◆ Records for this task

------

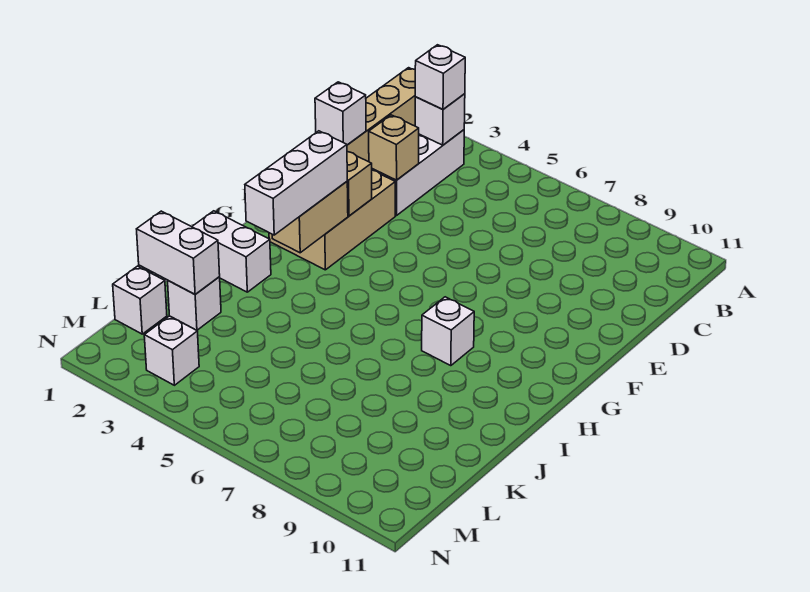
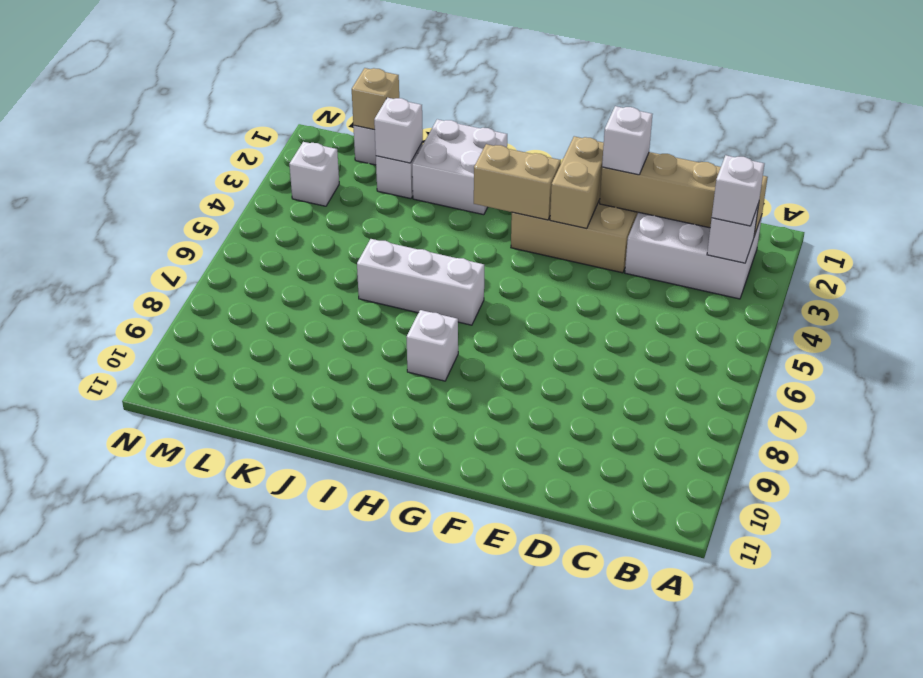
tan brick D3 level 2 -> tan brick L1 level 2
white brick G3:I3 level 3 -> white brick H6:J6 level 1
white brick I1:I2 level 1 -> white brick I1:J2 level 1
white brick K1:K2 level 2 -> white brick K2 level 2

------

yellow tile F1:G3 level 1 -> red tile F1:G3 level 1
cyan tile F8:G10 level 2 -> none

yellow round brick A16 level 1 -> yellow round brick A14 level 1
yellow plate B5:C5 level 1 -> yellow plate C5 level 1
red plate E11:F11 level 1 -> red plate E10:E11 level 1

------

◆ Task goal
From the entries above, return exactly the line containing "yellow round brick A16", the line containing "red plate E11:F11", and all lines between, and nothing else.

◆ Result for this exercise
yellow round brick A16 level 1 -> yellow round brick A14 level 1
yellow plate B5:C5 level 1 -> yellow plate C5 level 1
red plate E11:F11 level 1 -> red plate E10:E11 level 1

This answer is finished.